Brief :: Answer with a number only: how many lines of the data contain "tasse"?

[Records provided]

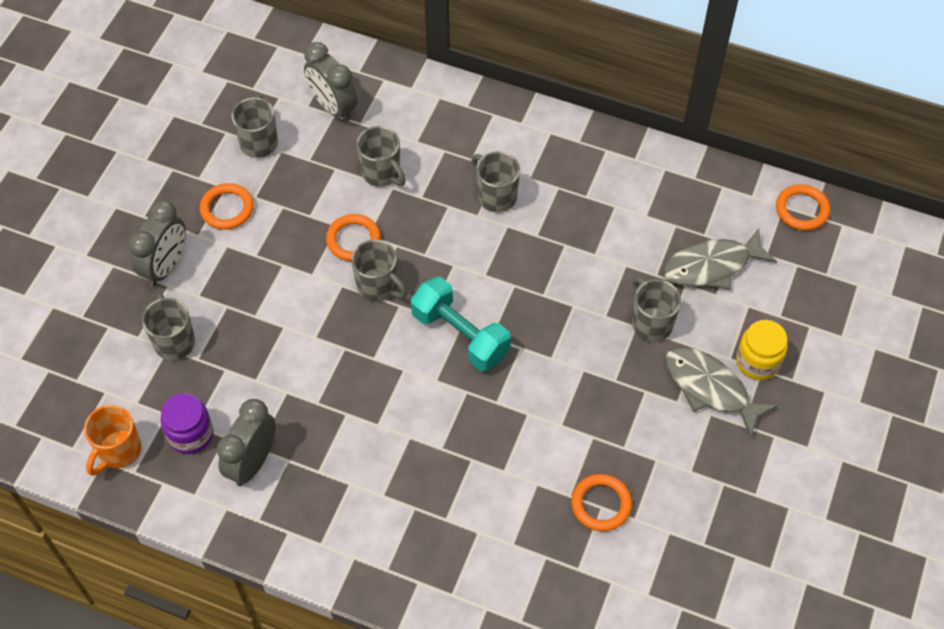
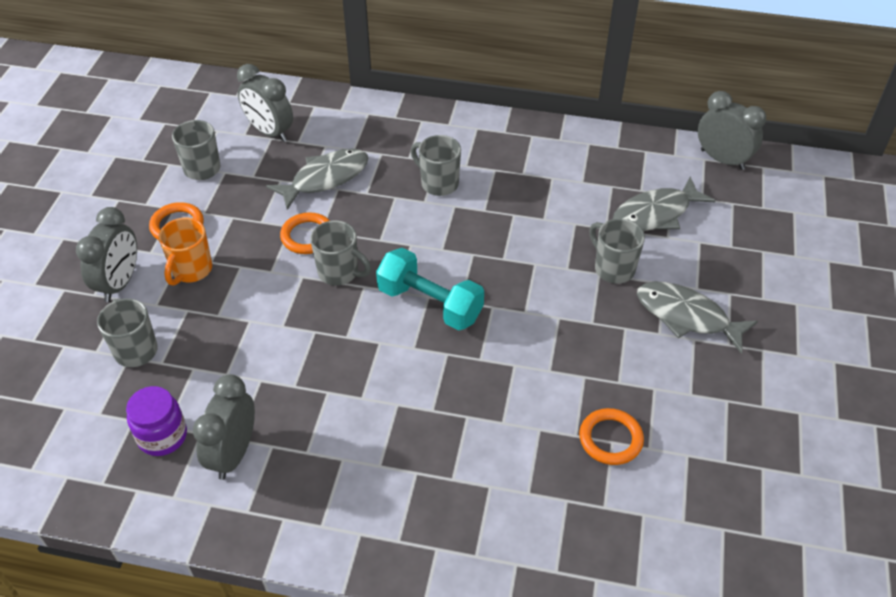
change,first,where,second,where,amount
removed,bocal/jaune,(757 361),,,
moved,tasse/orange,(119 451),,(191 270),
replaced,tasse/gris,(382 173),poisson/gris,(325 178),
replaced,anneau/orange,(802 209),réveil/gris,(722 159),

[/Records provided]

Task solution :: 2